[Working data]
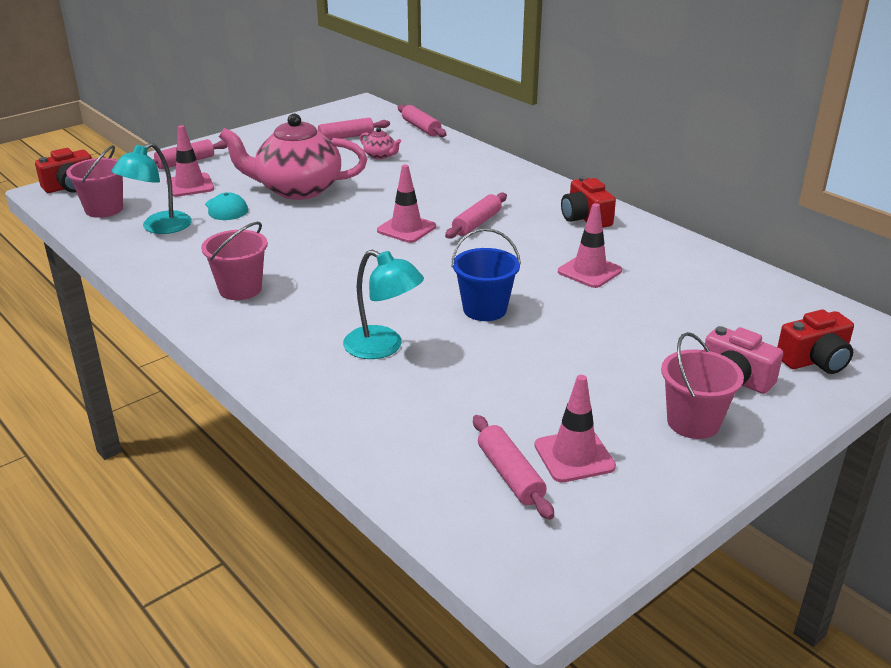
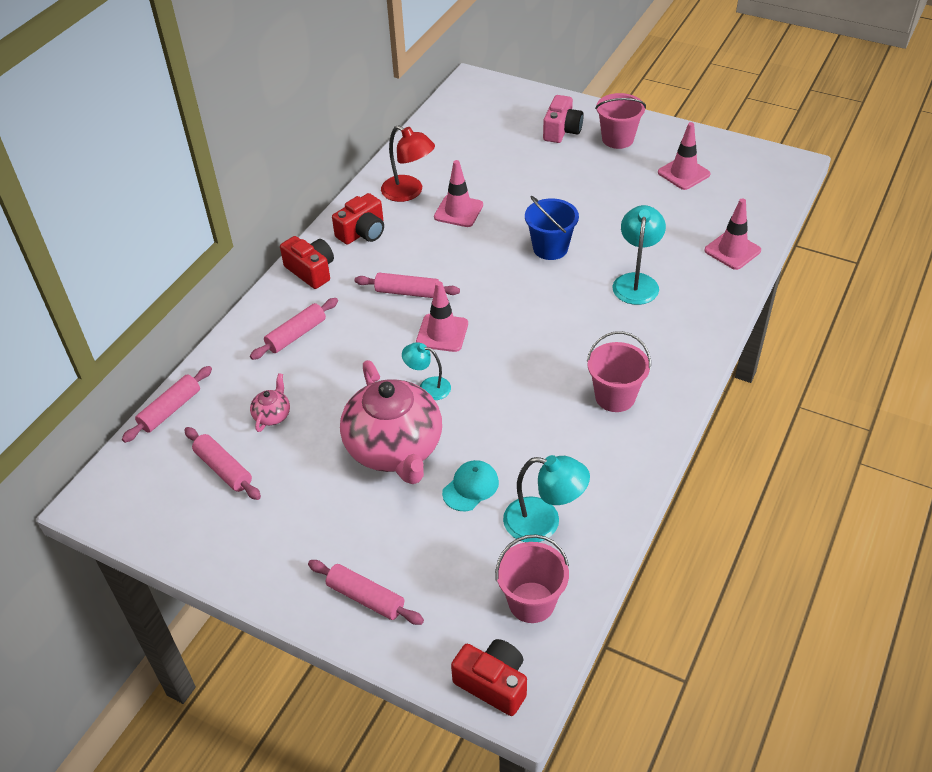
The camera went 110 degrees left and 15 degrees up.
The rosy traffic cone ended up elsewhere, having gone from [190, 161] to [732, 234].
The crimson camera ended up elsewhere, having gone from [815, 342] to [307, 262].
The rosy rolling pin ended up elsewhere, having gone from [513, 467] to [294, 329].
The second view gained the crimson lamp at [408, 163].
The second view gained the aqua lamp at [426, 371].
[/Working data]
[Working data]
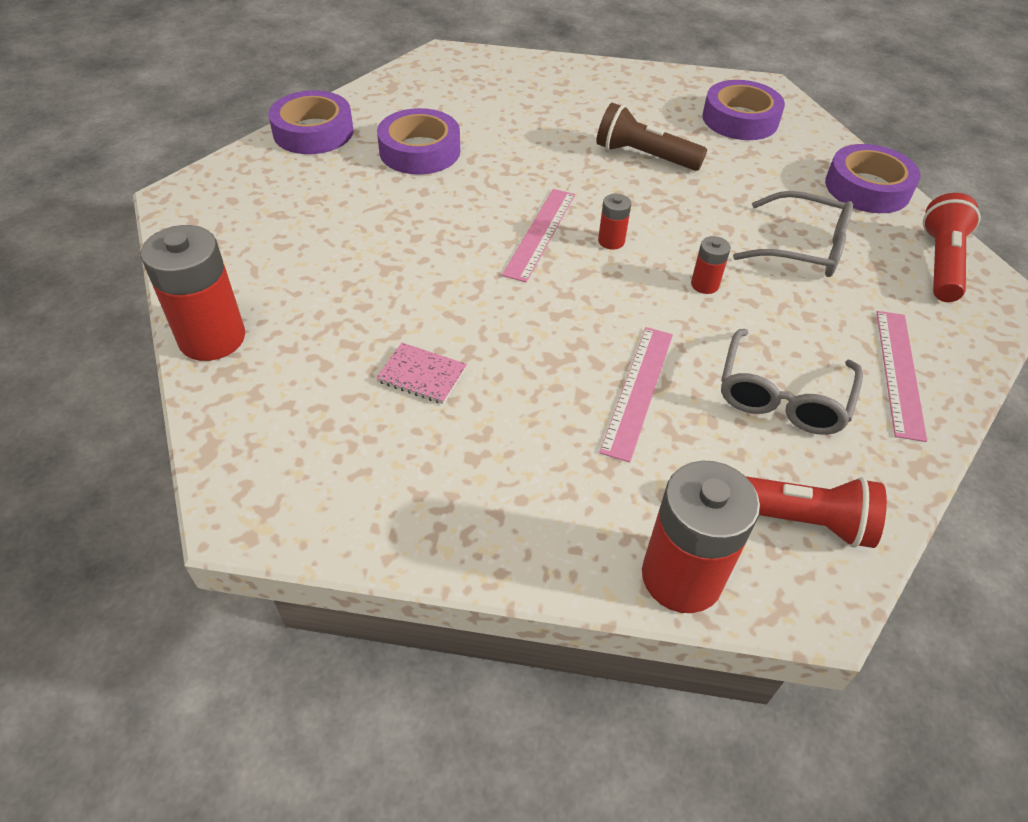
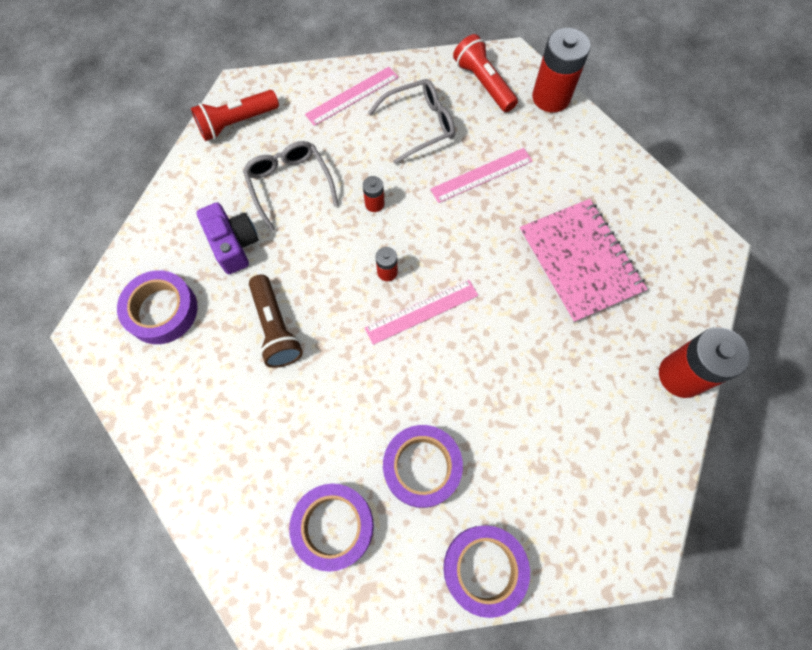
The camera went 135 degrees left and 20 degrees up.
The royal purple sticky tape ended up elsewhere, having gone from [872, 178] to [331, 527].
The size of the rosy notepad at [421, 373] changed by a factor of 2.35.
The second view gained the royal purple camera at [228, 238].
[/Working data]
In the material above, locate the line containing "The camera went 110" and the line containing "The second view gained the aqua". Transcribe exactly those two lines and every line between them, and nothing more.

The camera went 110 degrees left and 15 degrees up.
The rosy traffic cone ended up elsewhere, having gone from [190, 161] to [732, 234].
The crimson camera ended up elsewhere, having gone from [815, 342] to [307, 262].
The rosy rolling pin ended up elsewhere, having gone from [513, 467] to [294, 329].
The second view gained the crimson lamp at [408, 163].
The second view gained the aqua lamp at [426, 371].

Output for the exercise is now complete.